What you will do — Looking through the listing, how many of its lines hold the word "minus"? Answer with only the number.

[Data extracts — start]

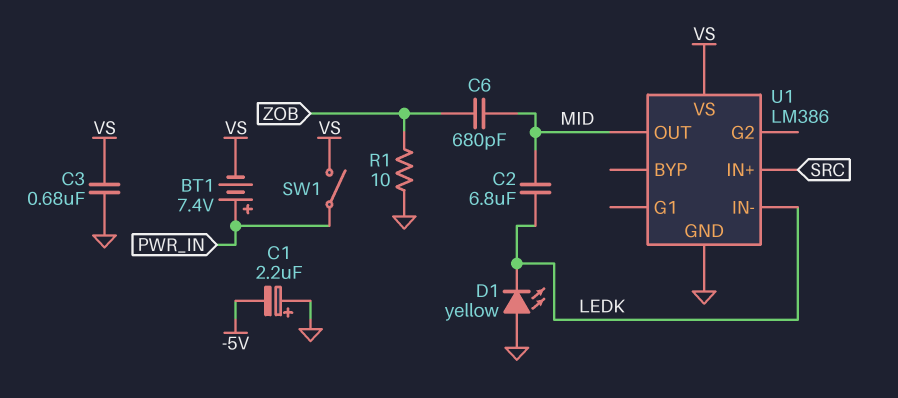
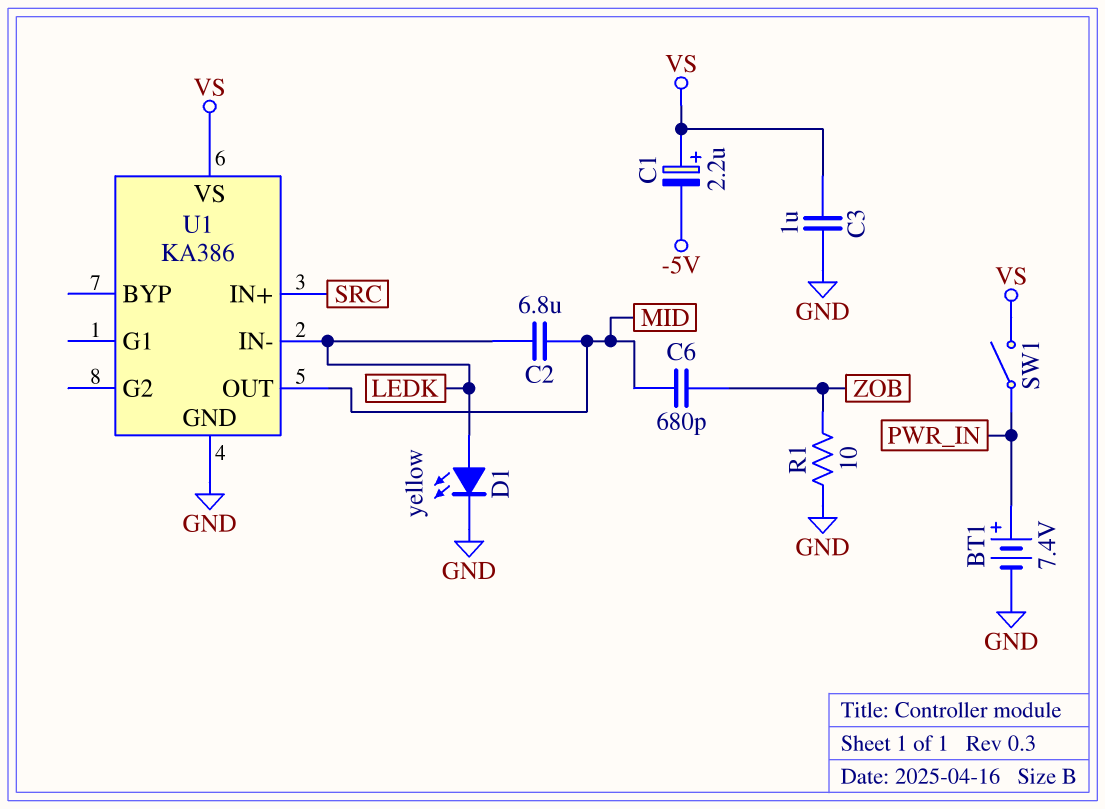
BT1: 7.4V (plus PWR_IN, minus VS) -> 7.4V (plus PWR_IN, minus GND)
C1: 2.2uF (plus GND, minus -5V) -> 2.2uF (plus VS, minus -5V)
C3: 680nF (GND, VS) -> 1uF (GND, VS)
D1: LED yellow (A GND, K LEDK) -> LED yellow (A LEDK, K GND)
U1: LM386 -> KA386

[Data extracts — finish]
[Data extracts — start]

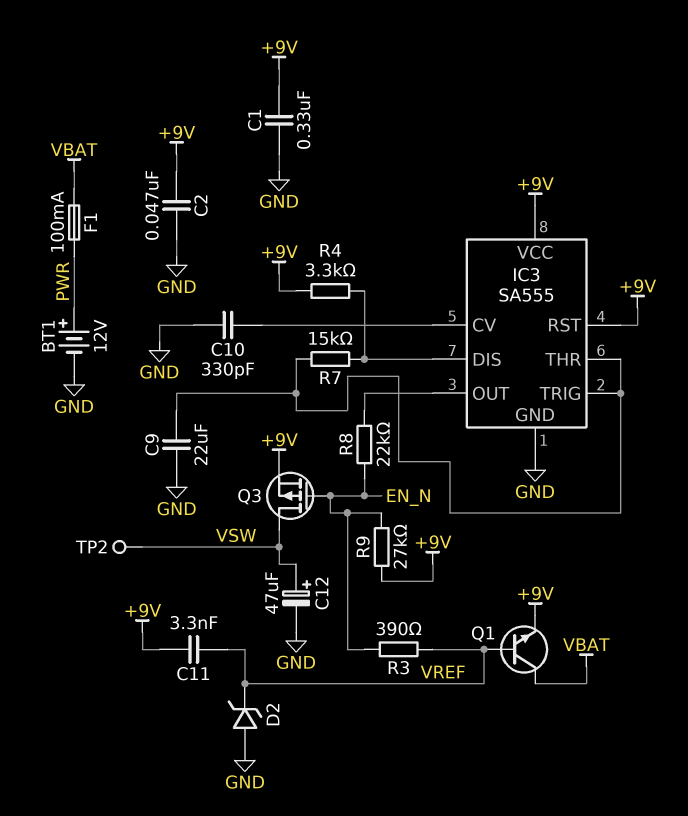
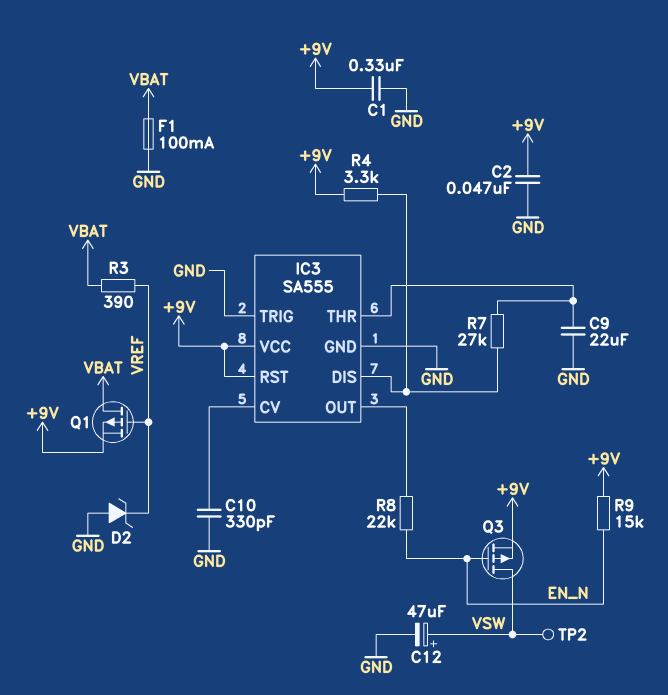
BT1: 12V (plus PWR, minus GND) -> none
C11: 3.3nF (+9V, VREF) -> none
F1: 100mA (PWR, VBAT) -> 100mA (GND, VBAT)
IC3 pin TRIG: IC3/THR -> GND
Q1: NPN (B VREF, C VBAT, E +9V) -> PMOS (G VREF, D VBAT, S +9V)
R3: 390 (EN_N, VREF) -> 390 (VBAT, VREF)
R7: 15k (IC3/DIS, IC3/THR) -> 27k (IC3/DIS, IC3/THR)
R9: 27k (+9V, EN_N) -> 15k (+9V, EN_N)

[Data extracts — finish]

Task solution — 3